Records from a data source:
^^^^

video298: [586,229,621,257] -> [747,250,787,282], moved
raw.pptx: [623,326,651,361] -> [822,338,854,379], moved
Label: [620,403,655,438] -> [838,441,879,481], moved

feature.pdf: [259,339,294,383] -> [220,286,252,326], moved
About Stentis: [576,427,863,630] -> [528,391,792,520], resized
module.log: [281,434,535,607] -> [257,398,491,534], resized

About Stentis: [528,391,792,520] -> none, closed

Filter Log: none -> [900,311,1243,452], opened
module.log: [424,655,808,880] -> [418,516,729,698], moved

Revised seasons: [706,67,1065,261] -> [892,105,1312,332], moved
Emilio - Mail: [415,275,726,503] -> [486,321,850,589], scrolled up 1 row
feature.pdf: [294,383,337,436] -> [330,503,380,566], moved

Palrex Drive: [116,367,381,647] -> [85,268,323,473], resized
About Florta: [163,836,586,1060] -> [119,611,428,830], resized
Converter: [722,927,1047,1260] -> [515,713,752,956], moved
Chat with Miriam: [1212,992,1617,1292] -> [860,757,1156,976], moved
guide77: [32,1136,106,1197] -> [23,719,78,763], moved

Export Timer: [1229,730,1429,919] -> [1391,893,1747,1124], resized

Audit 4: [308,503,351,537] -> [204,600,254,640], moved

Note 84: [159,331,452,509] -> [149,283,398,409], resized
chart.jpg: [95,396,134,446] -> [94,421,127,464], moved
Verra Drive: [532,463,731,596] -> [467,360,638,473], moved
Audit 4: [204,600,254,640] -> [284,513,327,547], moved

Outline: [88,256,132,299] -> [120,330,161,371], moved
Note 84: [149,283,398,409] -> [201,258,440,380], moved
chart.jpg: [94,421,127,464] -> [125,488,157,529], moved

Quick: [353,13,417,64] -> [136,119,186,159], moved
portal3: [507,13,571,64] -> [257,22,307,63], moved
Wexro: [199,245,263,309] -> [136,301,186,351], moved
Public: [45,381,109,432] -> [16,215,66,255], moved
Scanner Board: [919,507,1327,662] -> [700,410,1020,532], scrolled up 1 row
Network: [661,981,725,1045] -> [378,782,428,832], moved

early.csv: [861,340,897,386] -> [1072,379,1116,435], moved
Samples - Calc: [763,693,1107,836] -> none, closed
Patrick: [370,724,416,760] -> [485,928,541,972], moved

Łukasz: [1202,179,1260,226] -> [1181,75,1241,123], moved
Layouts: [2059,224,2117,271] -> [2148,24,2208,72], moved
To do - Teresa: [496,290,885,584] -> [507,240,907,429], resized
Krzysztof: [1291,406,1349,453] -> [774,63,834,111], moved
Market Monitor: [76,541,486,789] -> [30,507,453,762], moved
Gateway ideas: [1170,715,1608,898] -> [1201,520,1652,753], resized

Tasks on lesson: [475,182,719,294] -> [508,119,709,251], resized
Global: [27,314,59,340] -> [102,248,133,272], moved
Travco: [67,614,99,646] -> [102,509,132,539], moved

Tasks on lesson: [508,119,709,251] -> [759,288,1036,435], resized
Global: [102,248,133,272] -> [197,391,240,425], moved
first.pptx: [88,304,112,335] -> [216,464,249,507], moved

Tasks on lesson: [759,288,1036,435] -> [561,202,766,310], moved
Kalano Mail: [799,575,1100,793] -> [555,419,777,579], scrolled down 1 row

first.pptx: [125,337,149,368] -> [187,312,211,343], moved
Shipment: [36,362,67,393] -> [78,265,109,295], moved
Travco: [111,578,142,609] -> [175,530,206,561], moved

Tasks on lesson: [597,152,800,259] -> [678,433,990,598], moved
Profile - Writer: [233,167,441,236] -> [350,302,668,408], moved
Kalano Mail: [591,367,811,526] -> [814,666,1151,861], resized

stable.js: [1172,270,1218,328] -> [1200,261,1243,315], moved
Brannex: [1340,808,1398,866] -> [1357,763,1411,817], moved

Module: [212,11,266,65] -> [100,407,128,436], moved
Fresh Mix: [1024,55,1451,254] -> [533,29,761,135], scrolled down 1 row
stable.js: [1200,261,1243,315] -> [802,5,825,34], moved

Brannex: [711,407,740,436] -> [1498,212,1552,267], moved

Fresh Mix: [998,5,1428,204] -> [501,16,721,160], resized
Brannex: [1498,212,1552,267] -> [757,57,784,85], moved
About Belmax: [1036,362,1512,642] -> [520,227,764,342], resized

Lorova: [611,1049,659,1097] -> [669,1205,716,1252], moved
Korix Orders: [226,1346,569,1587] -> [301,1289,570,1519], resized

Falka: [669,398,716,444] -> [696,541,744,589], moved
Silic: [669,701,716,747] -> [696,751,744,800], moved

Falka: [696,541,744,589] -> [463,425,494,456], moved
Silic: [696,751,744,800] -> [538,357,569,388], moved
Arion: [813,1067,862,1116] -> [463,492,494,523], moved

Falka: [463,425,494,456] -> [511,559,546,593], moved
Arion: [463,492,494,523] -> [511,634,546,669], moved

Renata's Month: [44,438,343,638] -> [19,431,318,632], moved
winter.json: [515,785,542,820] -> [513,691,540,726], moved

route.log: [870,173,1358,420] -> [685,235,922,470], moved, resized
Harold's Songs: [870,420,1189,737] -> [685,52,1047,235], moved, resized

^^^^

(What the task asks): From the records above, copy out the line with "Brannex: [711,407,740,436] ->", the line with "Falka: [696,541,744,589] ->", and every line between them, word for word.

(Solution for this exercise):
Brannex: [711,407,740,436] -> [1498,212,1552,267], moved

Fresh Mix: [998,5,1428,204] -> [501,16,721,160], resized
Brannex: [1498,212,1552,267] -> [757,57,784,85], moved
About Belmax: [1036,362,1512,642] -> [520,227,764,342], resized

Lorova: [611,1049,659,1097] -> [669,1205,716,1252], moved
Korix Orders: [226,1346,569,1587] -> [301,1289,570,1519], resized

Falka: [669,398,716,444] -> [696,541,744,589], moved
Silic: [669,701,716,747] -> [696,751,744,800], moved

Falka: [696,541,744,589] -> [463,425,494,456], moved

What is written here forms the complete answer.